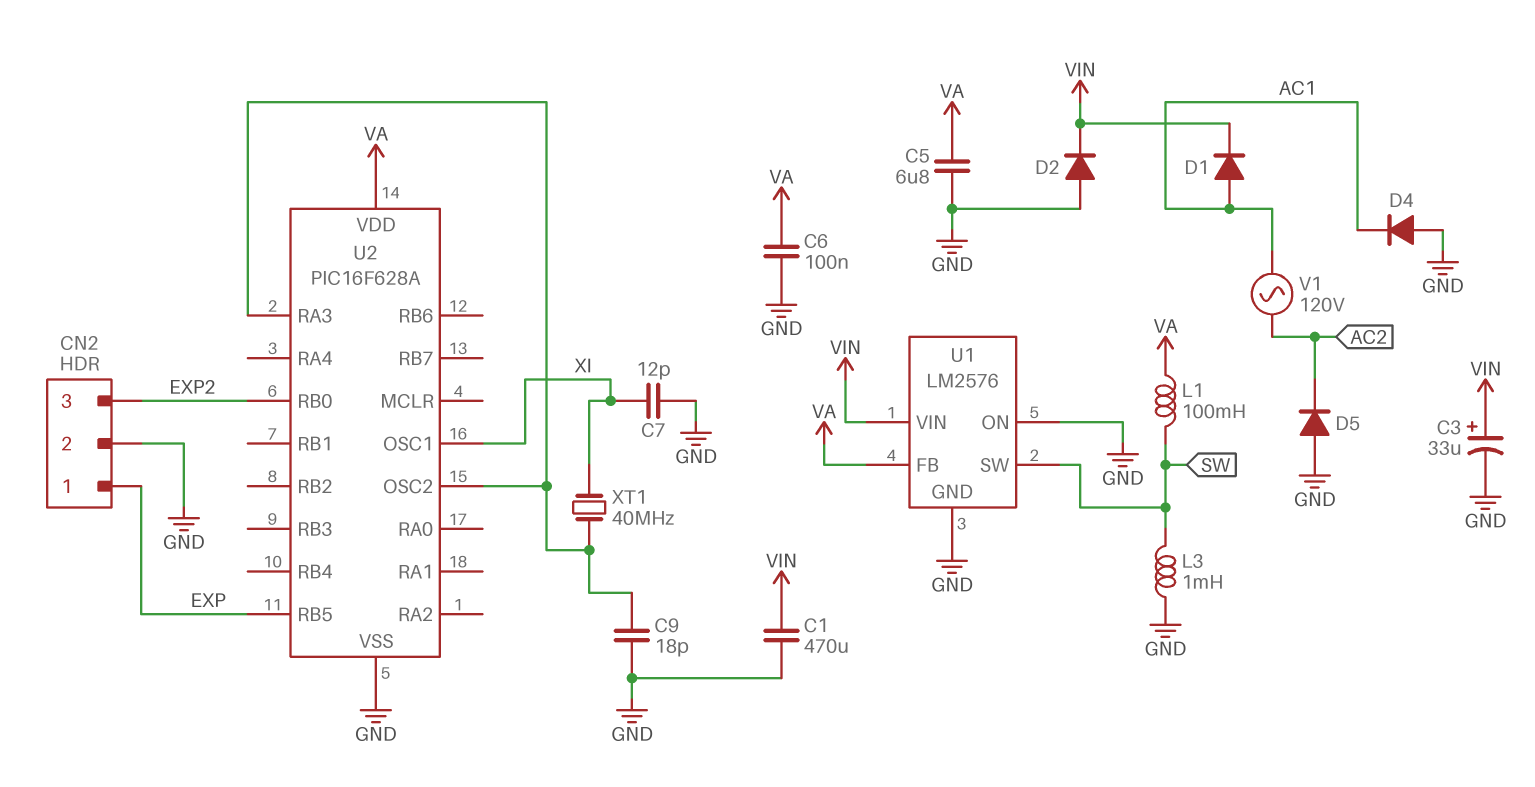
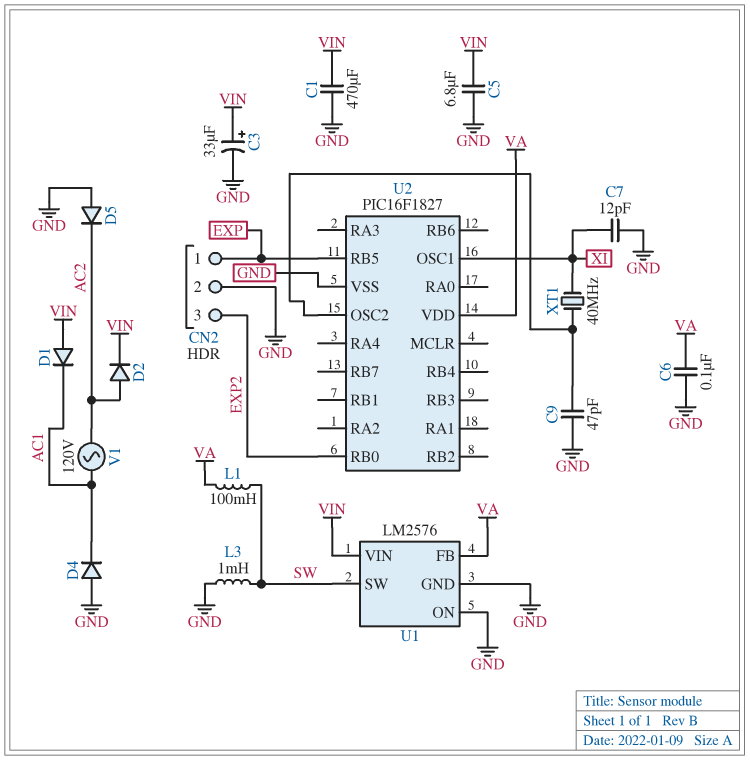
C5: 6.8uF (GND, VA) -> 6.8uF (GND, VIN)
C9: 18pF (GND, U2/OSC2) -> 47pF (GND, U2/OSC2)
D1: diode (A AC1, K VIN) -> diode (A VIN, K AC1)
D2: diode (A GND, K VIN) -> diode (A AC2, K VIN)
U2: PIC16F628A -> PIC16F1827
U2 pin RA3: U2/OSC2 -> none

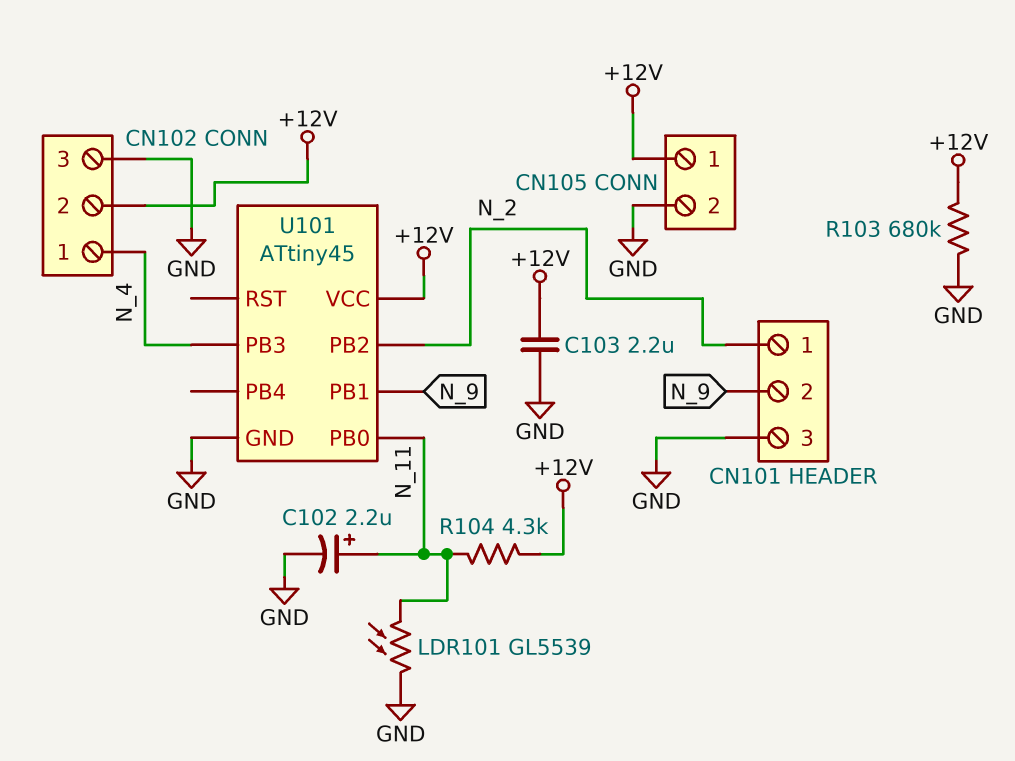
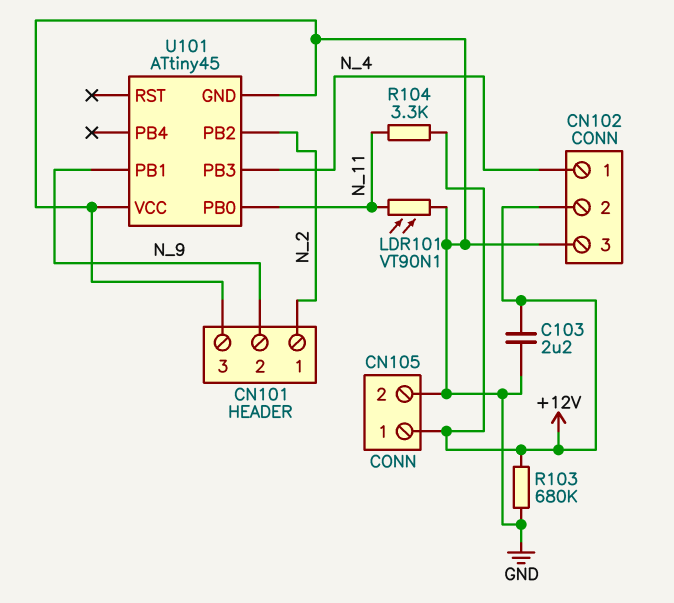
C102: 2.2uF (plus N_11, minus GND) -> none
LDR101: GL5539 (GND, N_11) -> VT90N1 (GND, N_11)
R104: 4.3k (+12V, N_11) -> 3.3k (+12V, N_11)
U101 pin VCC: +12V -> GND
=-=-=-=-=
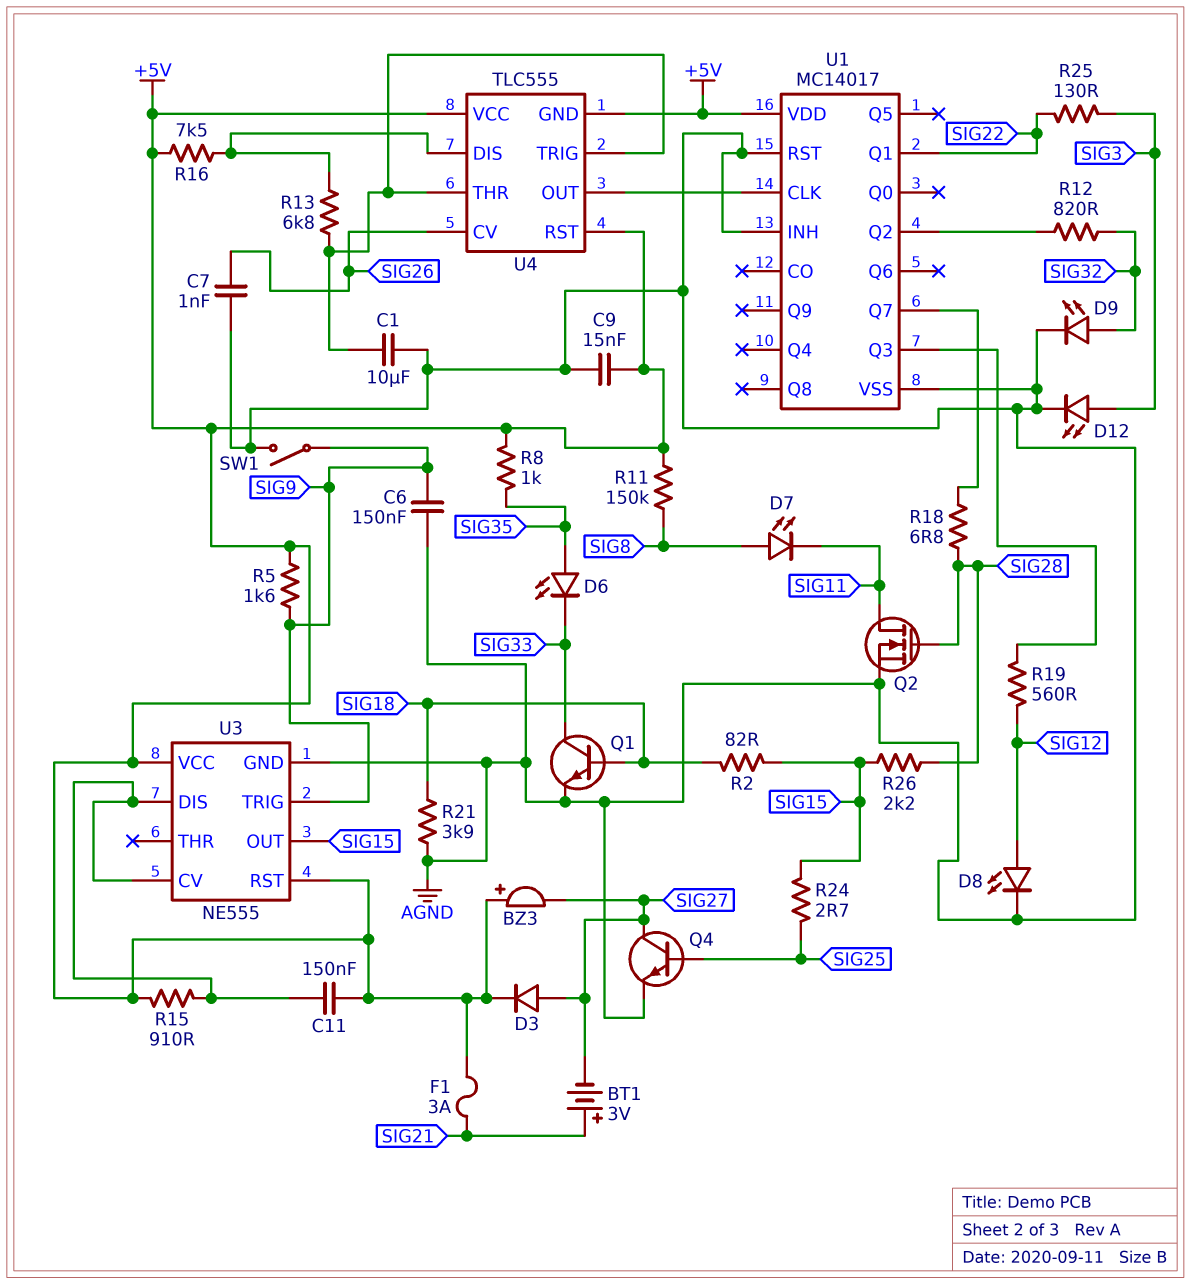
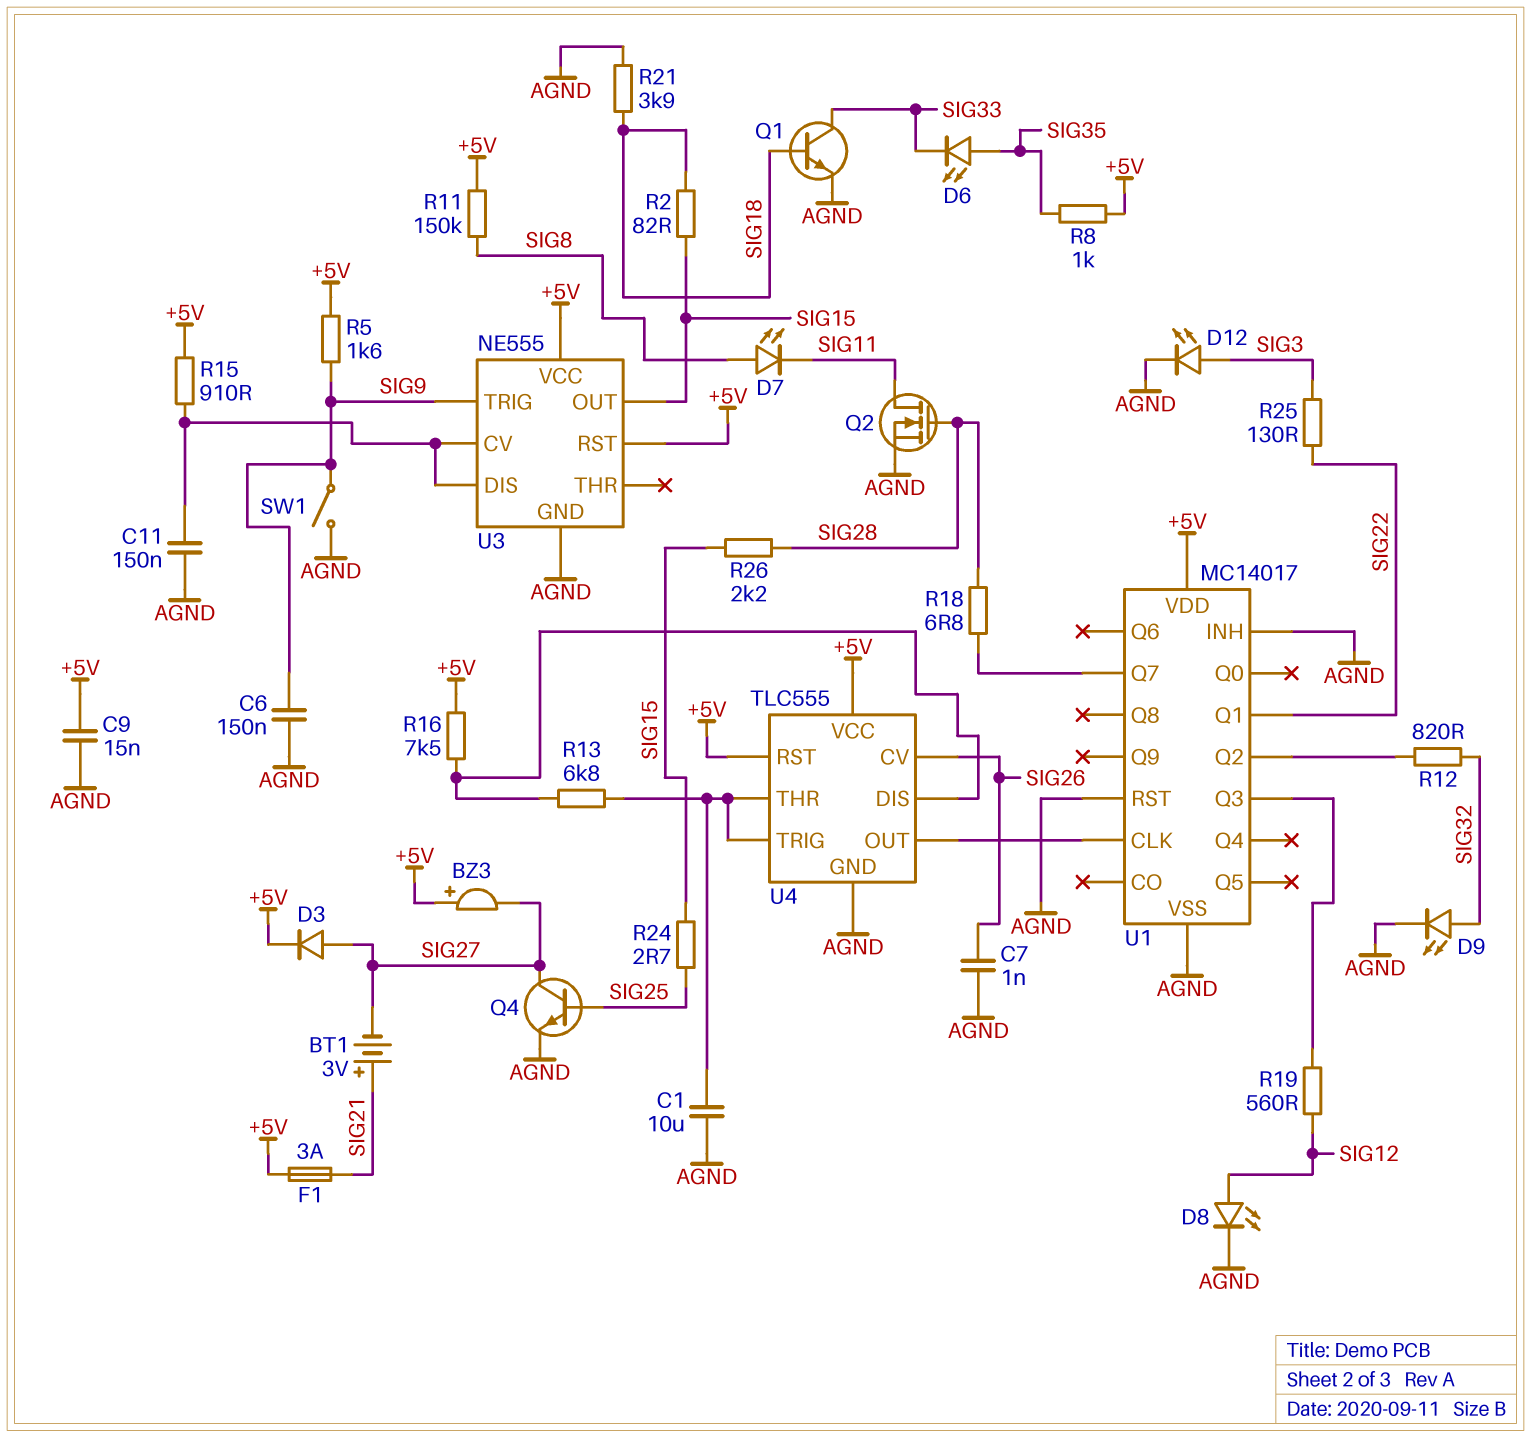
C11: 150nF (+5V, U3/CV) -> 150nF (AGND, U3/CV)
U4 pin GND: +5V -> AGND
=-=-=-=-=
● **WHAT YOU SHOULD DO**: Pictures are to be left out. Write out only the lines above starting at the one with "C5: 6.8uF (GND, VA) -> 6.8uF (GND, VIN)" and ending at the one with "U101 pin VCC: +12V -> GND", both lines included, exactly.

● **THE ANSWER**:
C5: 6.8uF (GND, VA) -> 6.8uF (GND, VIN)
C9: 18pF (GND, U2/OSC2) -> 47pF (GND, U2/OSC2)
D1: diode (A AC1, K VIN) -> diode (A VIN, K AC1)
D2: diode (A GND, K VIN) -> diode (A AC2, K VIN)
U2: PIC16F628A -> PIC16F1827
U2 pin RA3: U2/OSC2 -> none

C102: 2.2uF (plus N_11, minus GND) -> none
LDR101: GL5539 (GND, N_11) -> VT90N1 (GND, N_11)
R104: 4.3k (+12V, N_11) -> 3.3k (+12V, N_11)
U101 pin VCC: +12V -> GND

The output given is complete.